→ **REQUIREMENT**
Could you filter the material and copy every line where the word "none" occurs?

[ENTRIES SHOWN Boundary: Start]

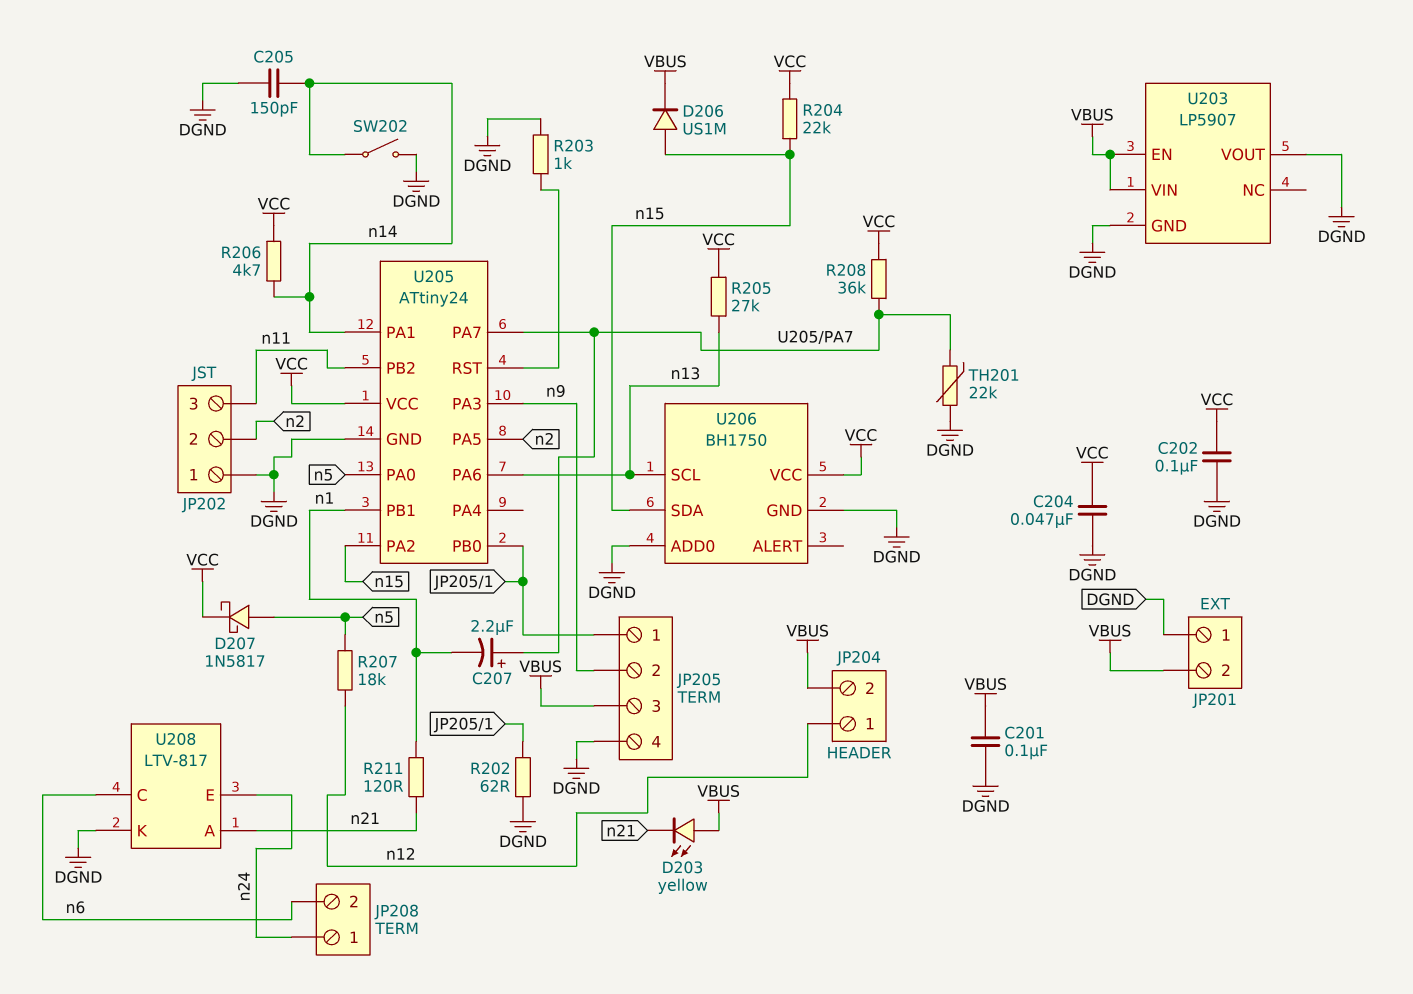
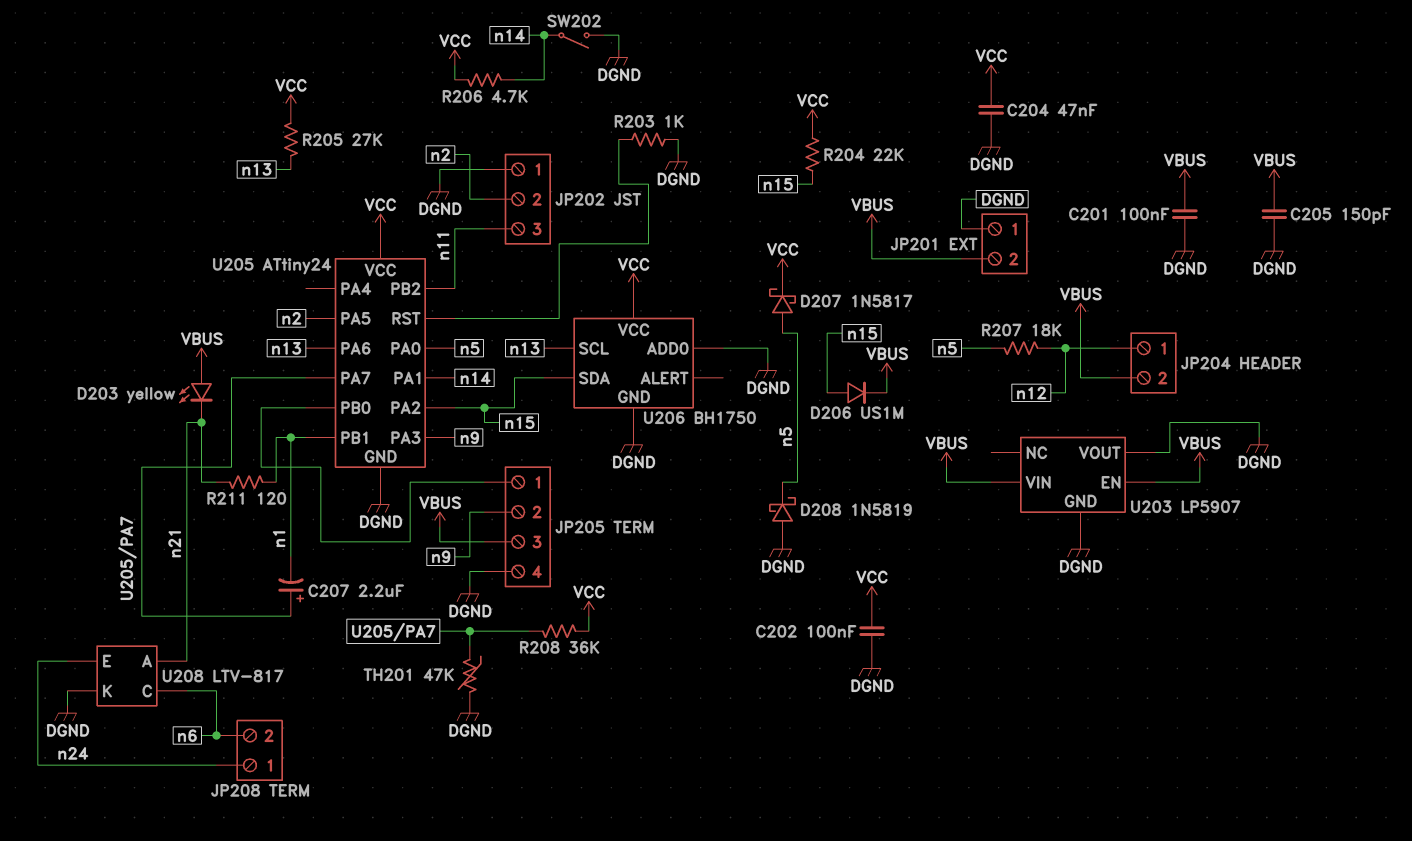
C205: 150pF (DGND, n14) -> 150pF (DGND, VBUS)
D208: none -> schottky 1N5819 (A DGND, K n5)
R202: 62 (DGND, JP205/1) -> none
TH201: 22k (DGND, U205/PA7) -> 47k (DGND, U205/PA7)

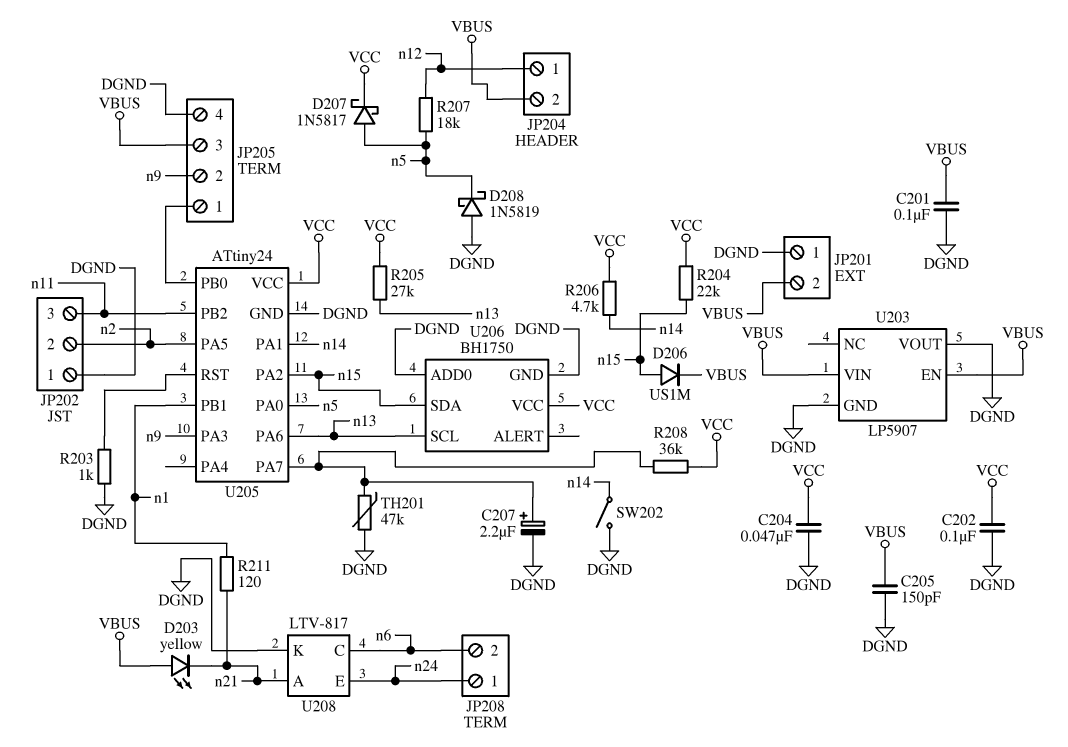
C207: 2.2uF (plus U205/PA7, minus n1) -> 2.2uF (plus U205/PA7, minus DGND)

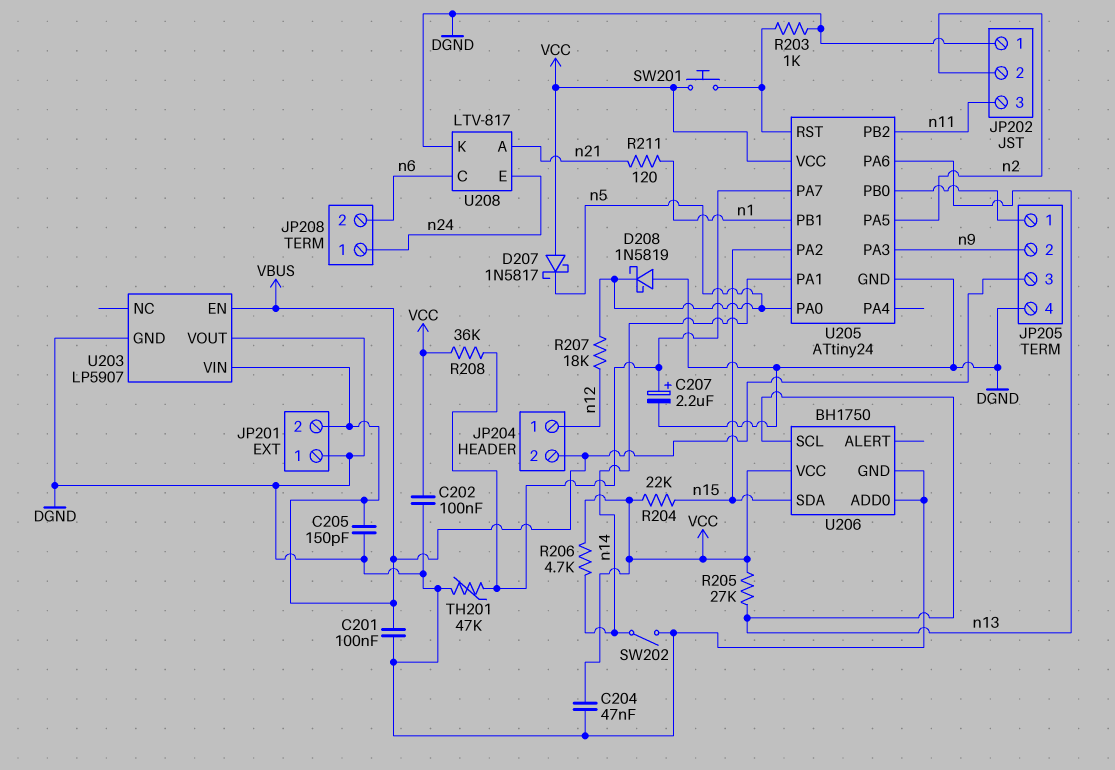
D203: LED yellow (A VBUS, K n21) -> none
D206: diode US1M (A n15, K VBUS) -> none
D207: schottky 1N5817 (A n5, K VCC) -> schottky 1N5817 (A VCC, K n5)
SW201: none -> button (U205/RST, VCC)

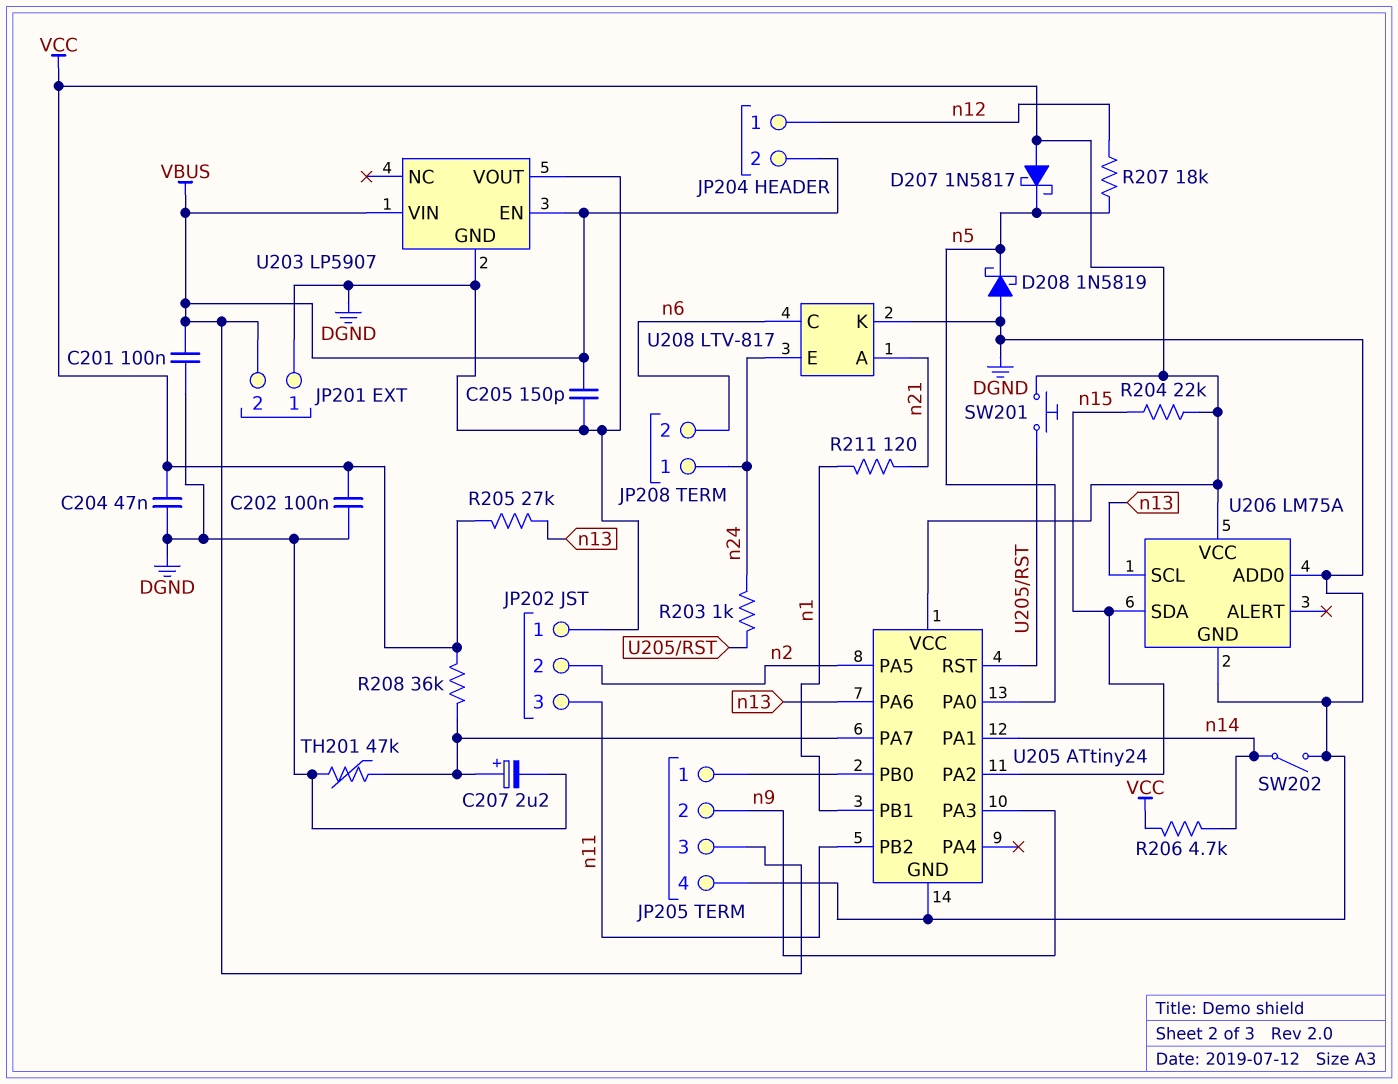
R203: 1k (DGND, U205/RST) -> 1k (U205/RST, n24)
U206: BH1750 -> LM75A

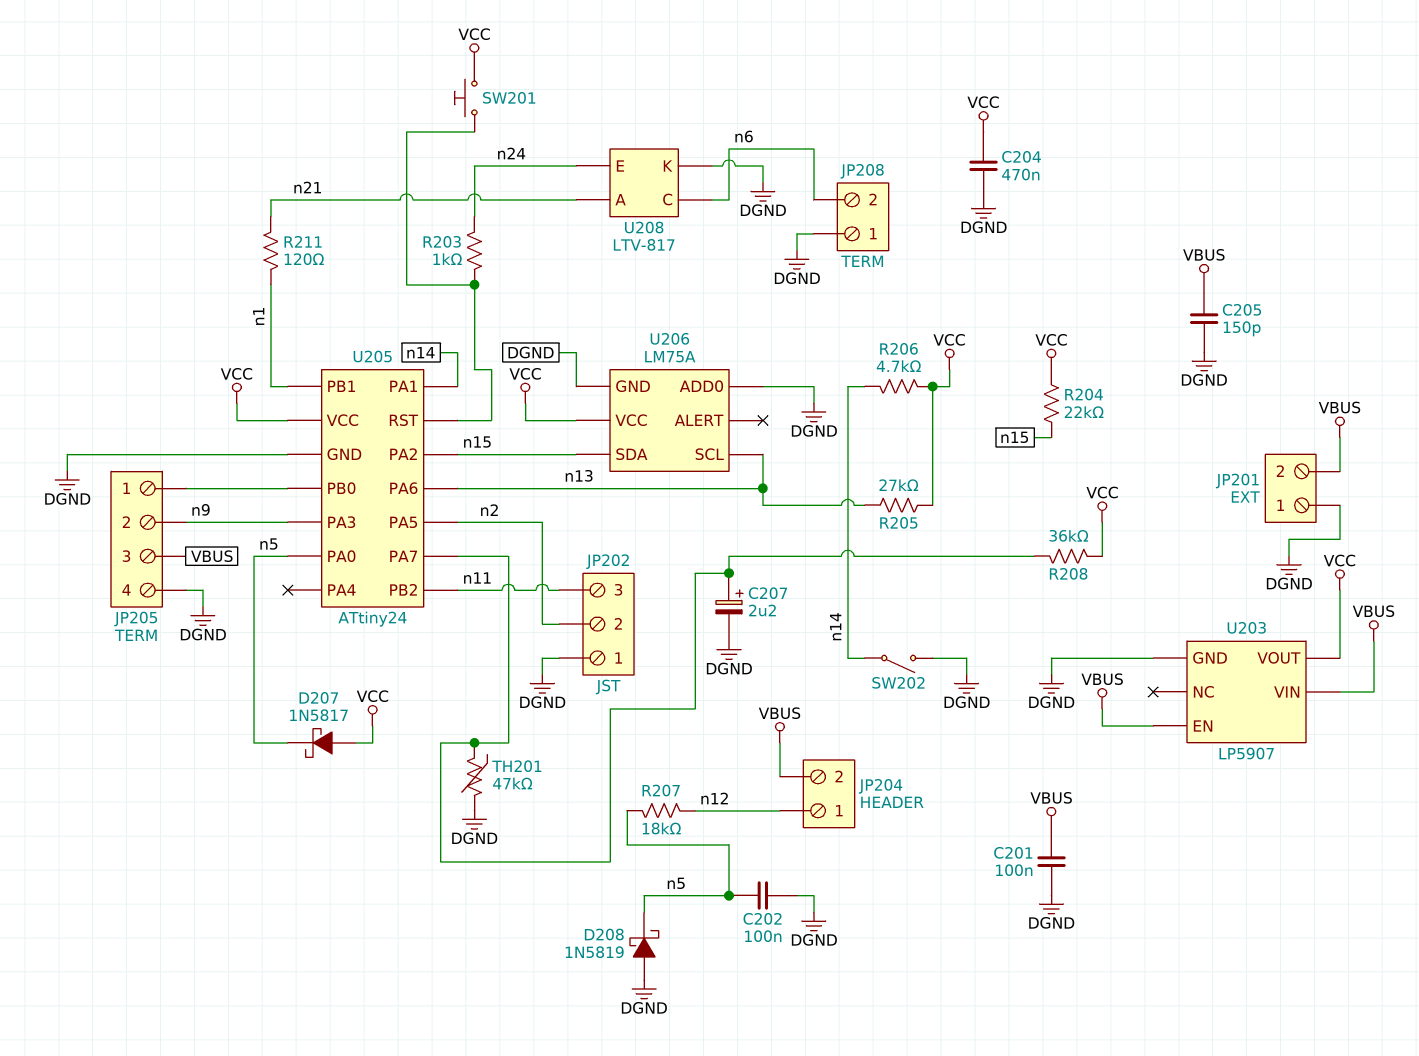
C202: 100nF (DGND, VCC) -> 100nF (DGND, n5)
C204: 47nF (DGND, VCC) -> 470nF (DGND, VCC)
JP208 pin 1: n24 -> DGND
U203 pin VOUT: DGND -> VCC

[ENTRIES SHOWN Boundary: End]

→ **RESPONSE**
D208: none -> schottky 1N5819 (A DGND, K n5)
R202: 62 (DGND, JP205/1) -> none
D203: LED yellow (A VBUS, K n21) -> none
D206: diode US1M (A n15, K VBUS) -> none
SW201: none -> button (U205/RST, VCC)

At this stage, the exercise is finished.